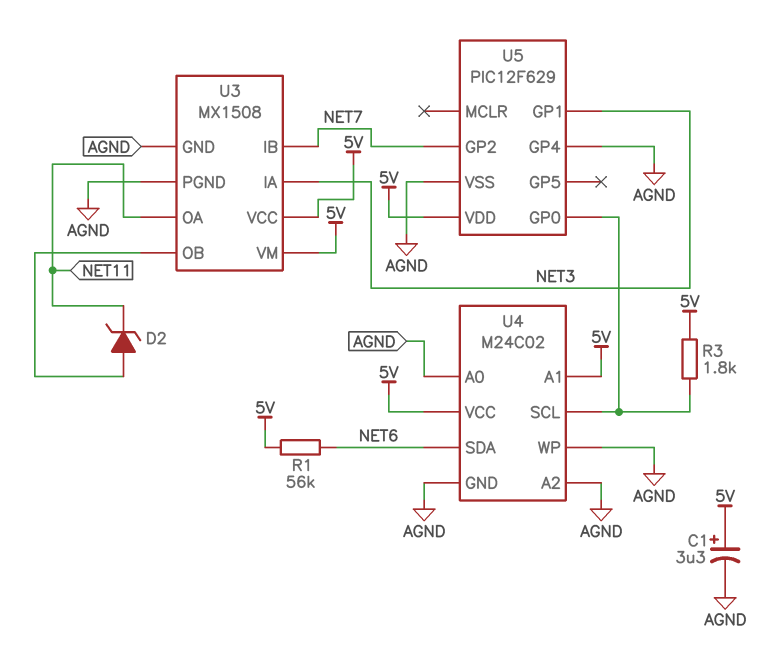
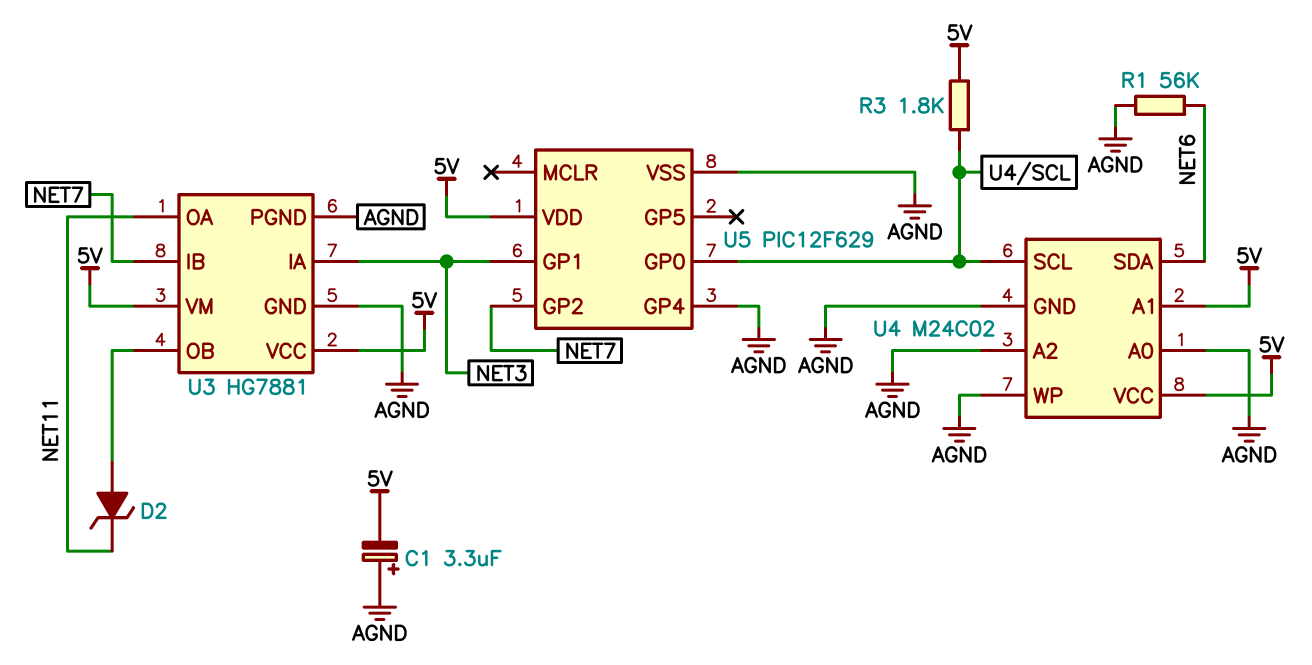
C1: 3.3uF (plus 5V, minus AGND) -> 3.3uF (plus AGND, minus 5V)
R1: 56k (5V, NET6) -> 56k (AGND, NET6)
U3: MX1508 -> HG7881

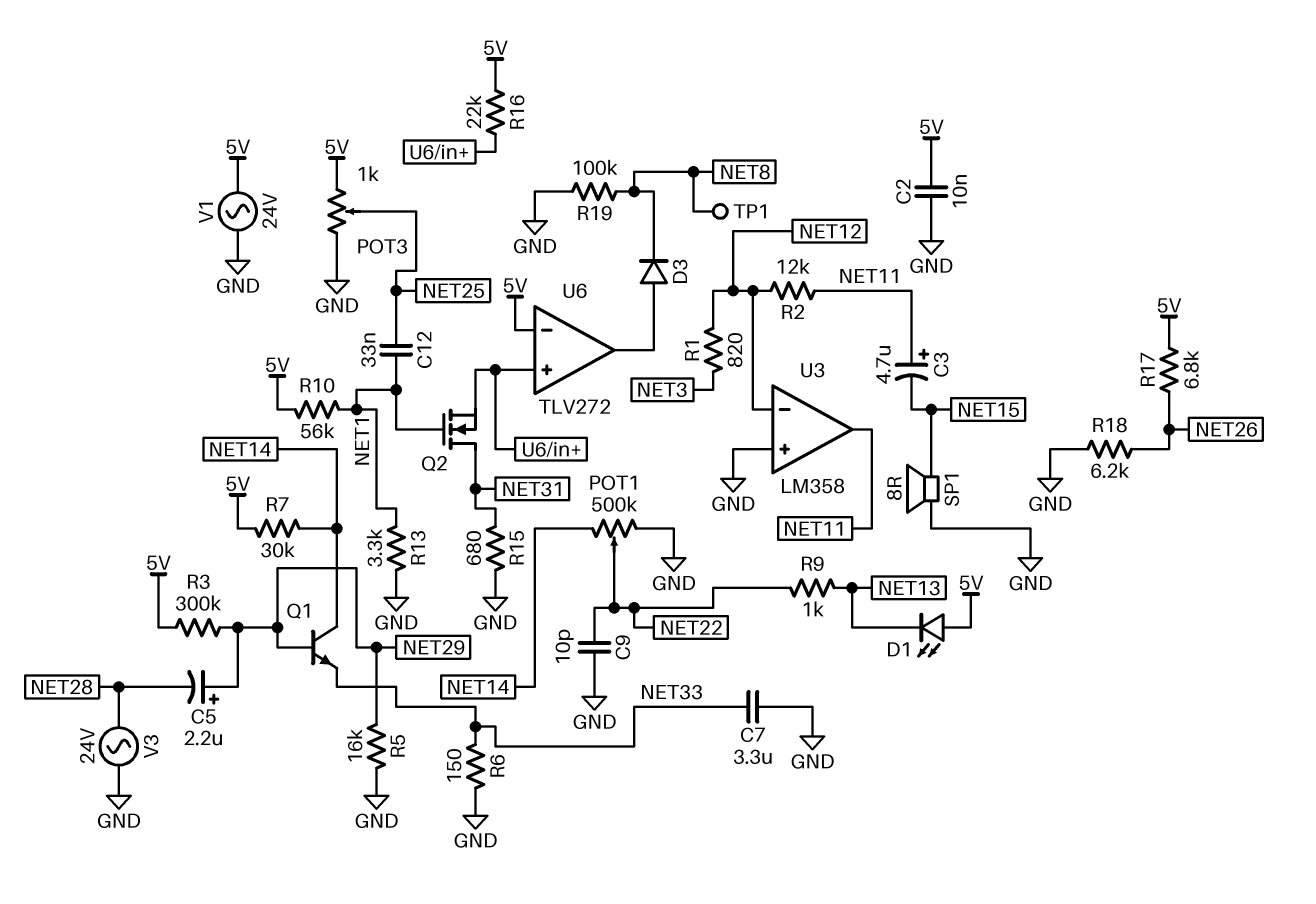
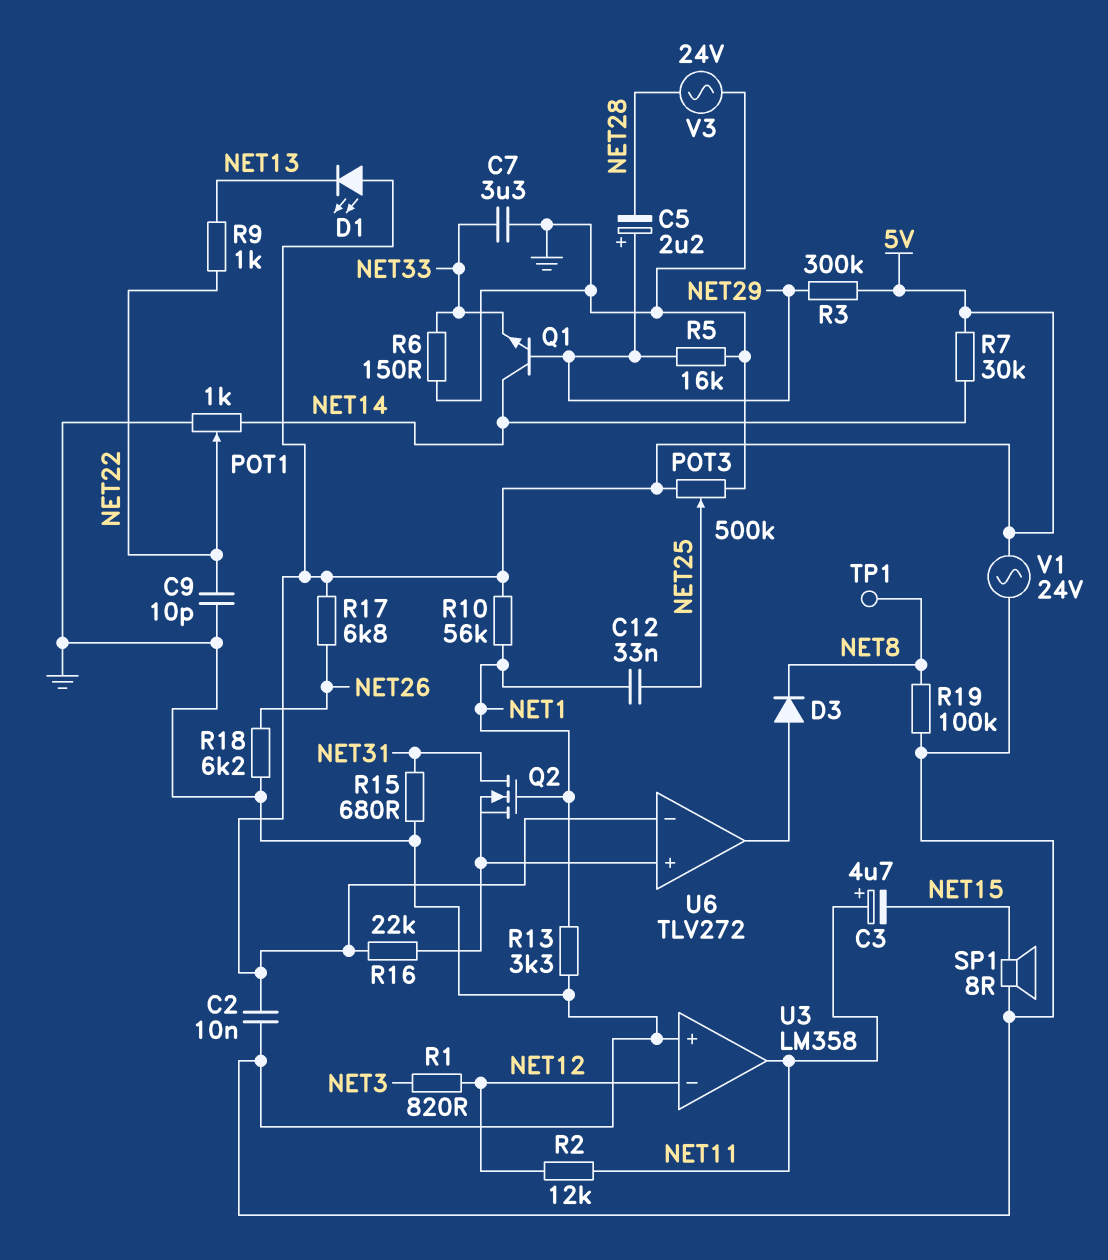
POT1: 500k (GND, NET14, wiper NET22) -> 1k (GND, NET14, wiper NET22)
POT3: 1k (5V, GND, wiper NET25) -> 500k (5V, GND, wiper NET25)

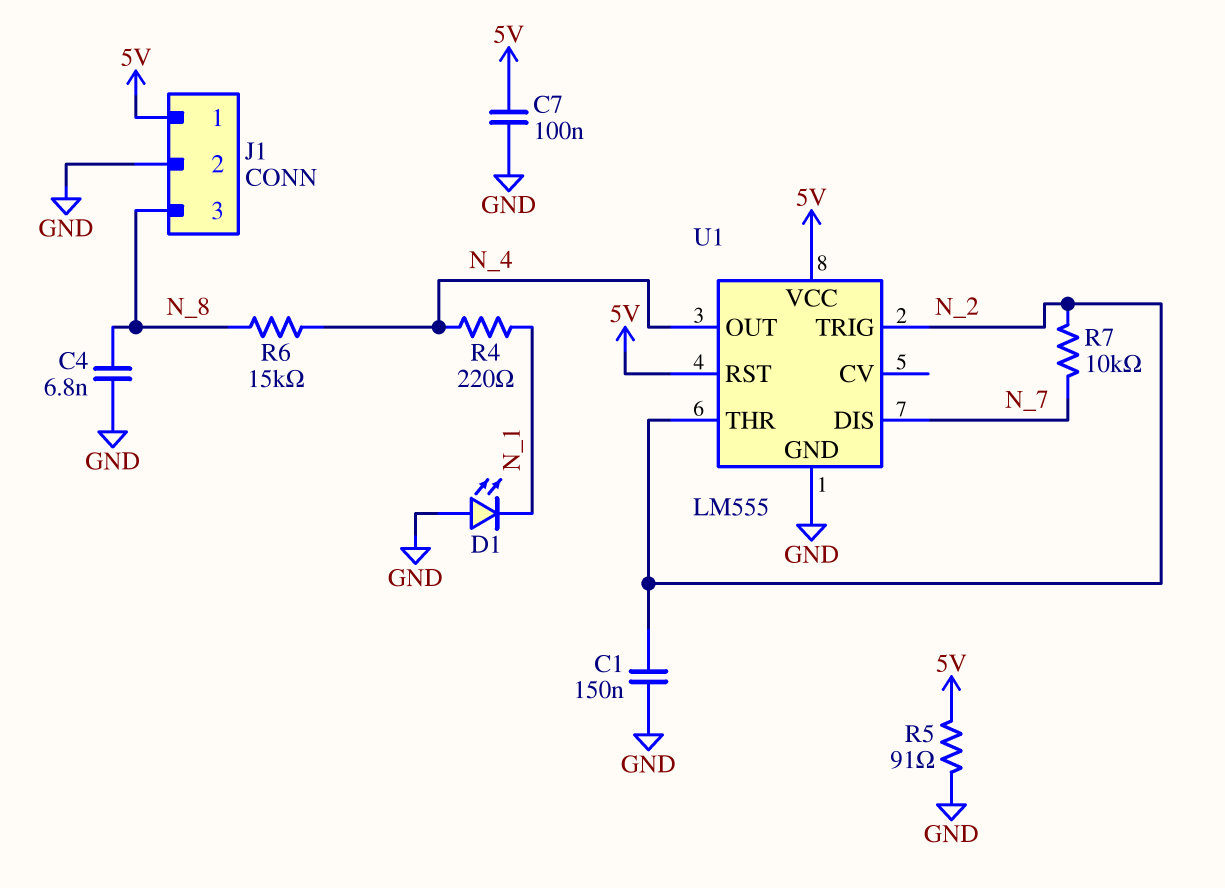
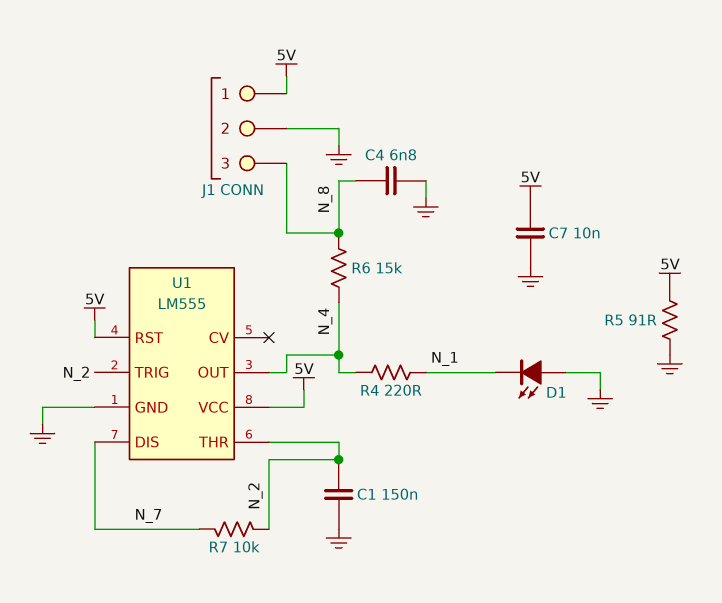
C7: 100nF (5V, GND) -> 10nF (5V, GND)

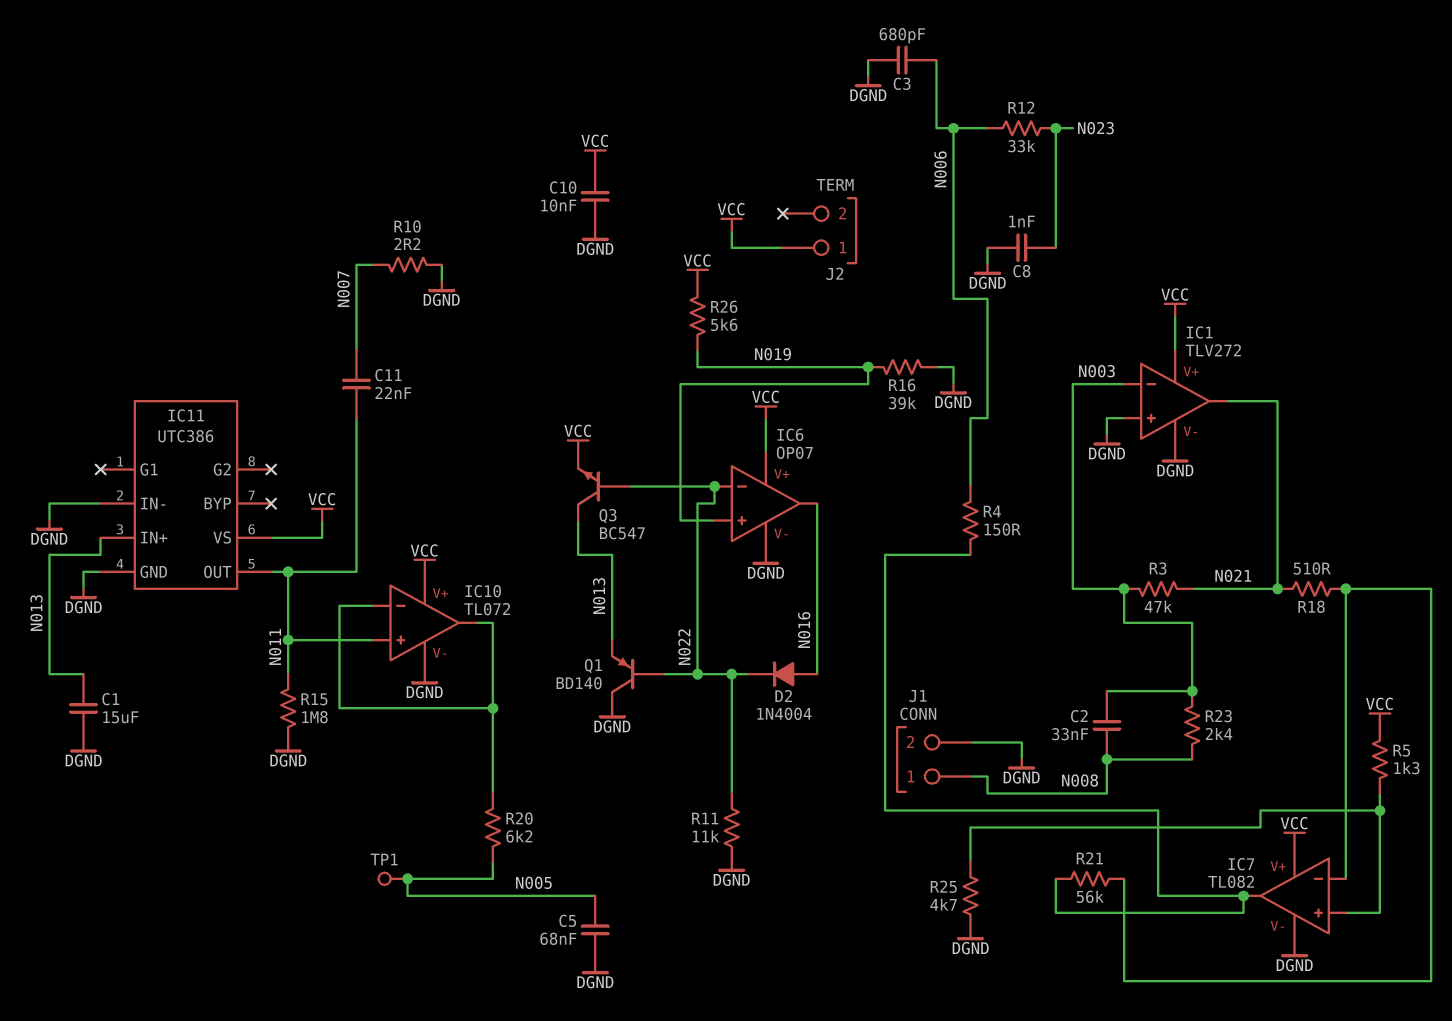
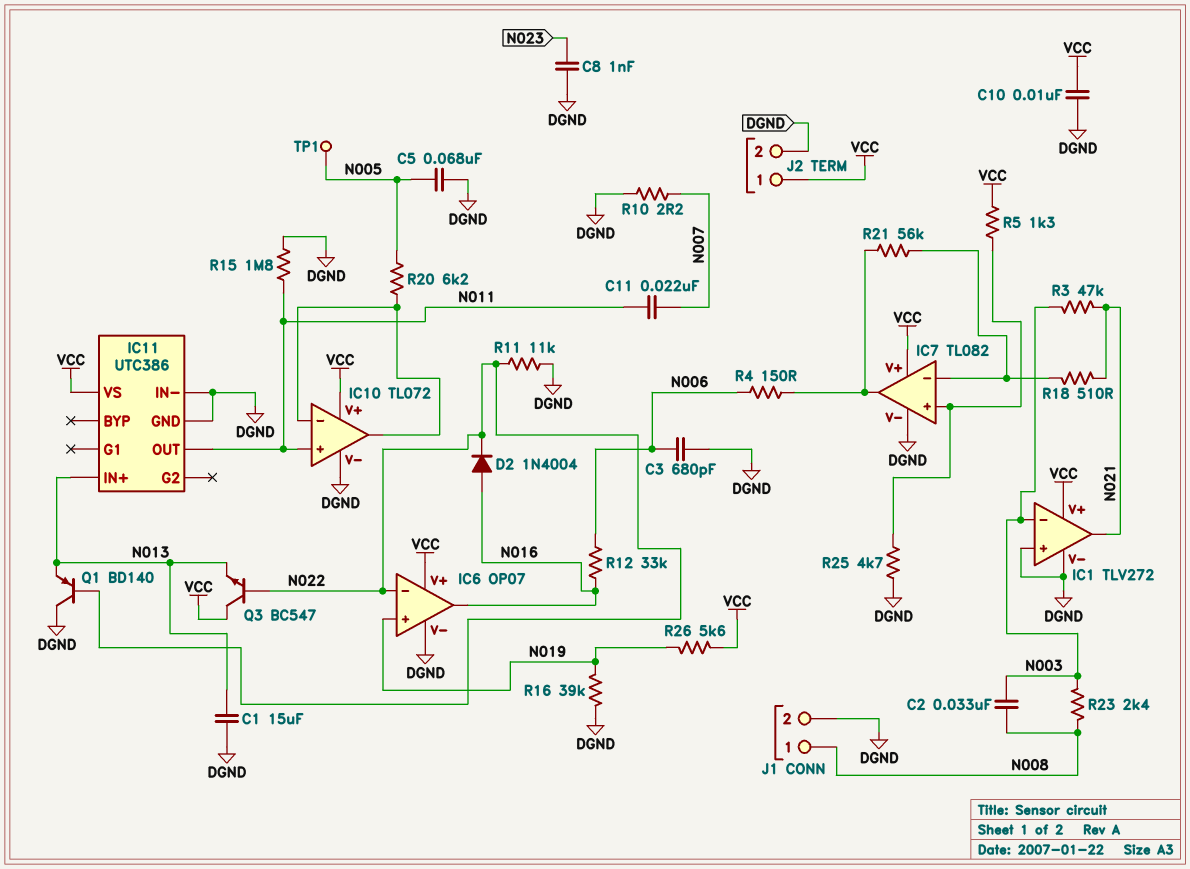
J2 pin 2: none -> DGND
Q3: NPN BC547 (B N022, C N013, E VCC) -> NPN BC547 (B N022, C VCC, E N013)
R12: 33k (N006, N023) -> 33k (N006, N016)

TASK BRIEF:
Please filter the listing down to lines that include the word "AGND".

TASK OUTPUT:
C1: 3.3uF (plus 5V, minus AGND) -> 3.3uF (plus AGND, minus 5V)
R1: 56k (5V, NET6) -> 56k (AGND, NET6)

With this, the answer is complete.